## Your goal
The answer must be every line of the data that holds the word "drafts".

Collection entries:

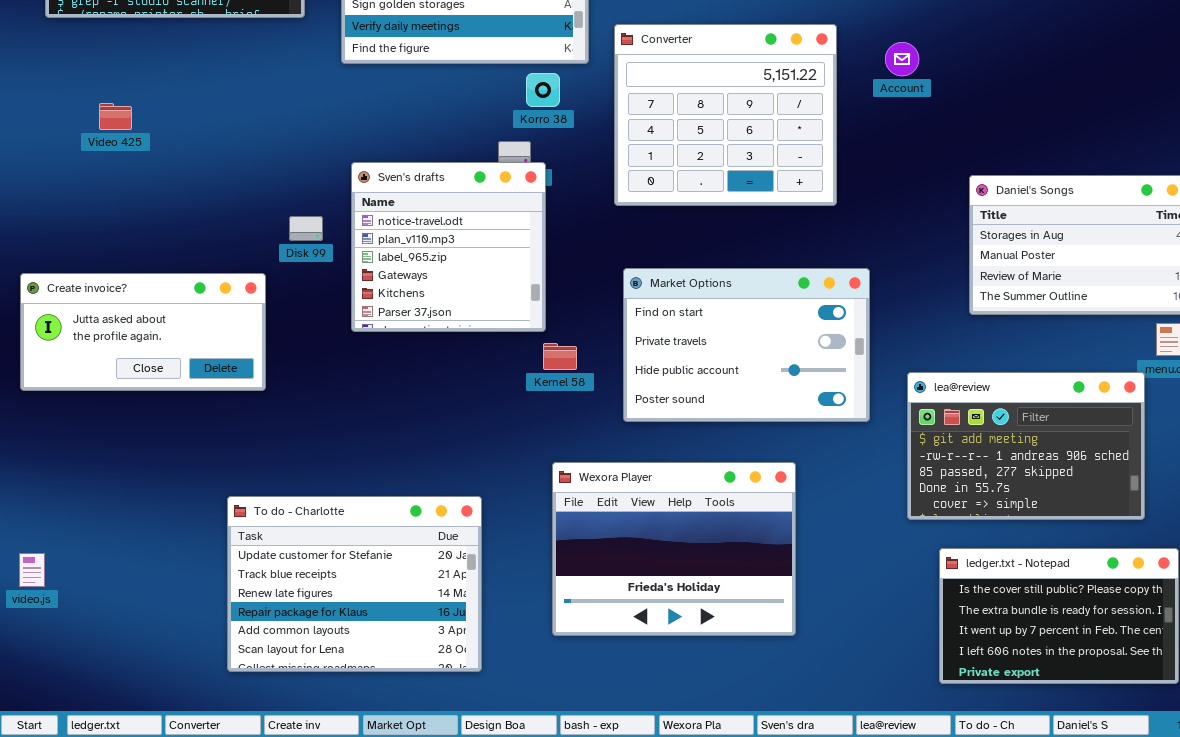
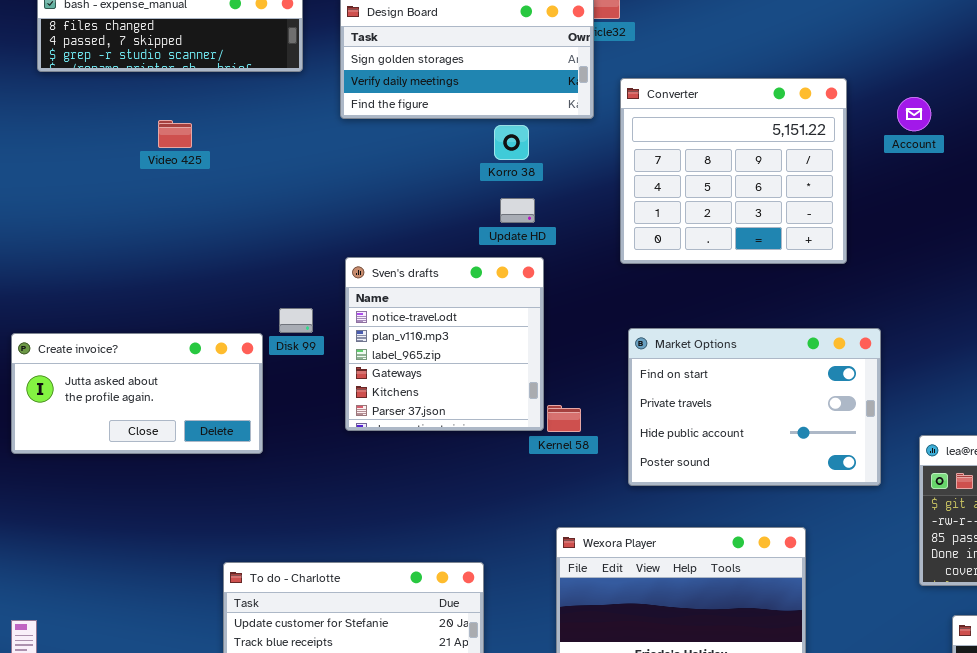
Korro 38: [526,73,560,107] -> [494,125,529,160], moved
Video 425: [99,103,132,130] -> [158,120,192,148], moved
Sven's drafts: [351,162,546,332] -> [345,257,544,431], moved
Disk 99: [289,216,323,241] -> [279,308,313,333], moved

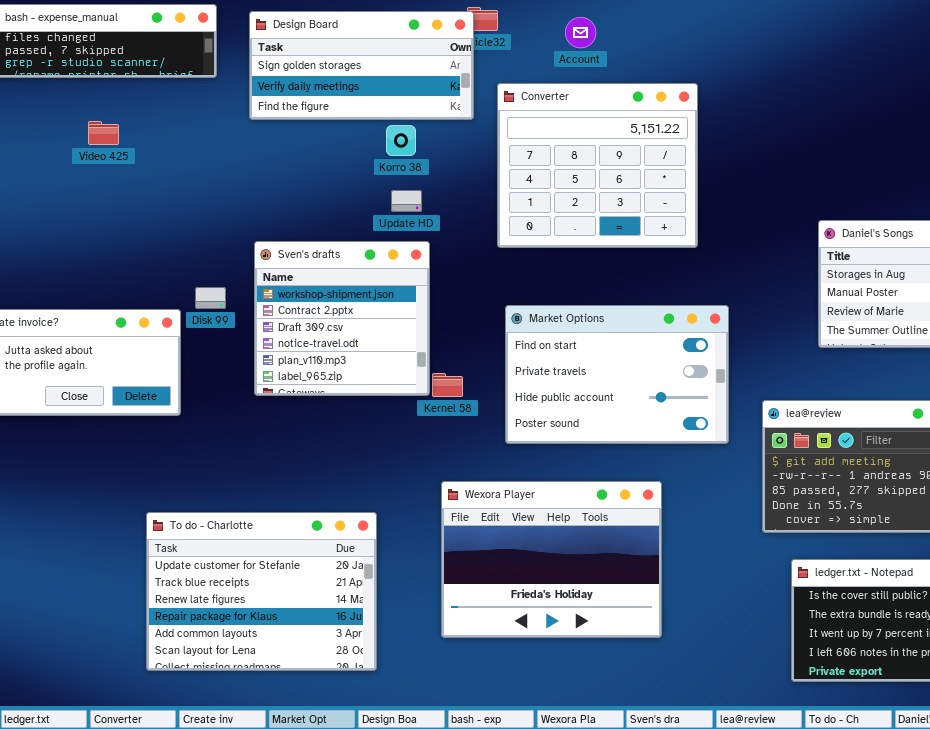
Account: [897,97,931,131] -> [565,17,596,48], moved
Sven's drafts: [345,257,544,431] -> [254,241,430,396], scrolled up 3 rows

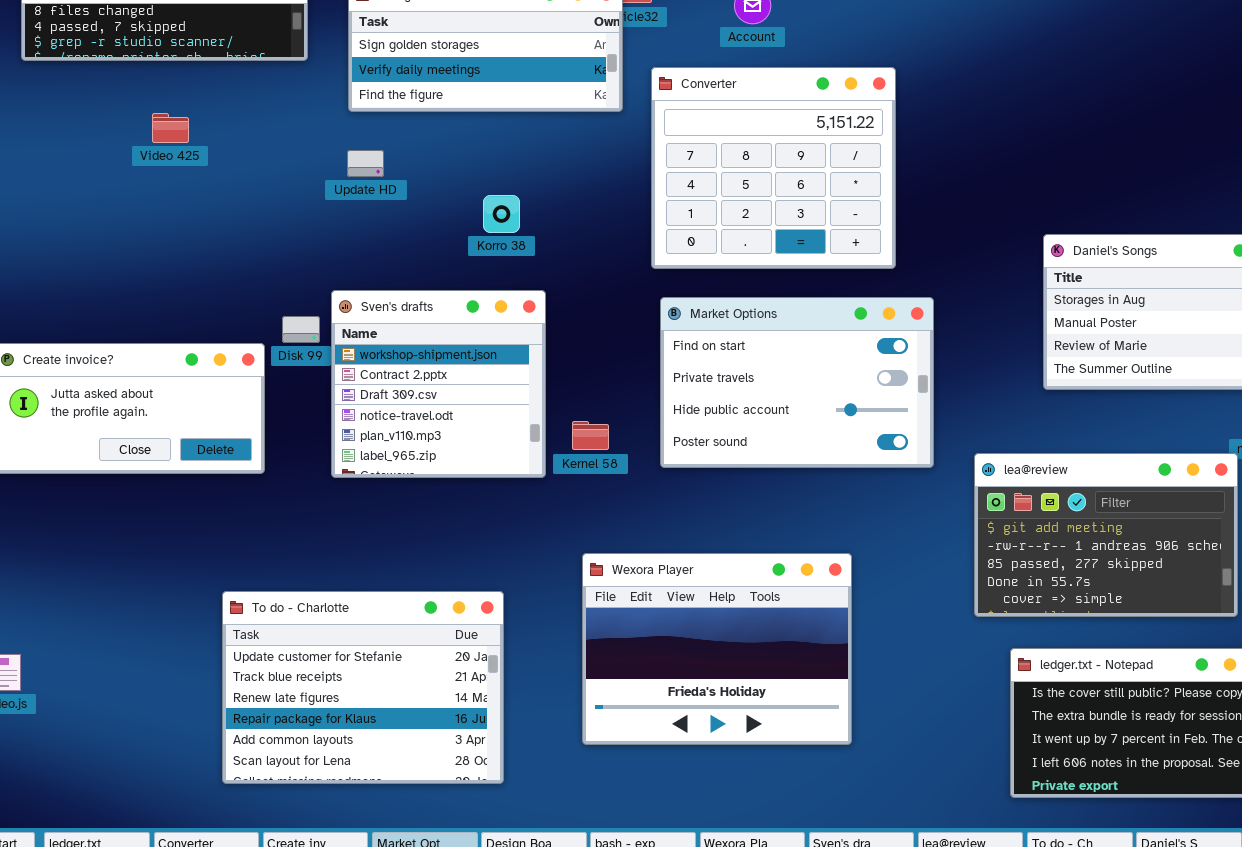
Korro 38: [386,125,416,156] -> [483,195,520,233], moved
Update HD: [391,190,422,212] -> [347,150,384,177], moved
Sven's drafts: [254,241,430,396] -> [331,290,546,478], moved
Market Options: [505,305,729,444] -> [660,297,934,468], moved

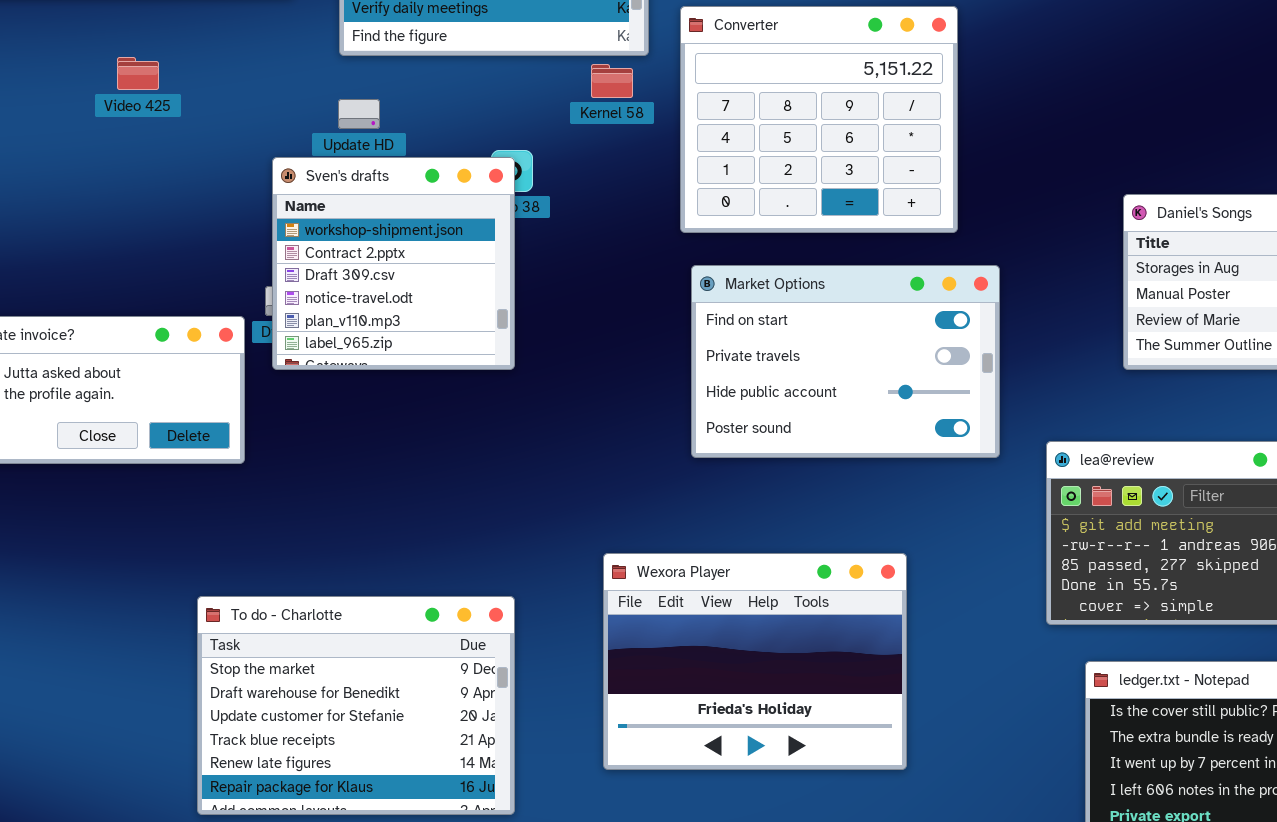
Sven's drafts: [331,290,546,478] -> [272,157,515,370], moved
Kernel 58: [572,421,609,450] -> [591,64,633,98], moved
To do - Charlotte: [222,591,504,784] -> [197,596,515,815], scrolled up 2 rows

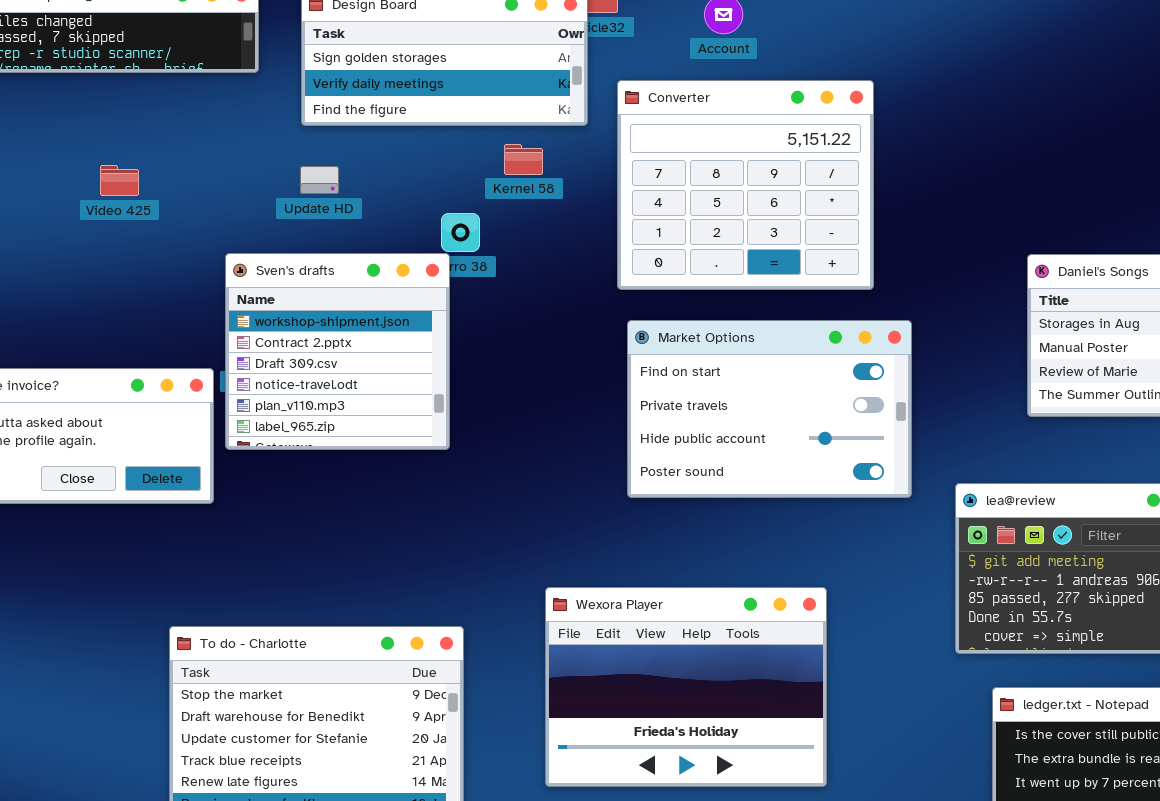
Video 425: [117,57,159,90] -> [100,165,139,196], moved
Kernel 58: [591,64,633,98] -> [504,144,543,175], moved
Sven's drafts: [272,157,515,370] -> [225,253,450,450], moved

## Solution for this task
Sven's drafts: [351,162,546,332] -> [345,257,544,431], moved
Sven's drafts: [345,257,544,431] -> [254,241,430,396], scrolled up 3 rows
Sven's drafts: [254,241,430,396] -> [331,290,546,478], moved
Sven's drafts: [331,290,546,478] -> [272,157,515,370], moved
Sven's drafts: [272,157,515,370] -> [225,253,450,450], moved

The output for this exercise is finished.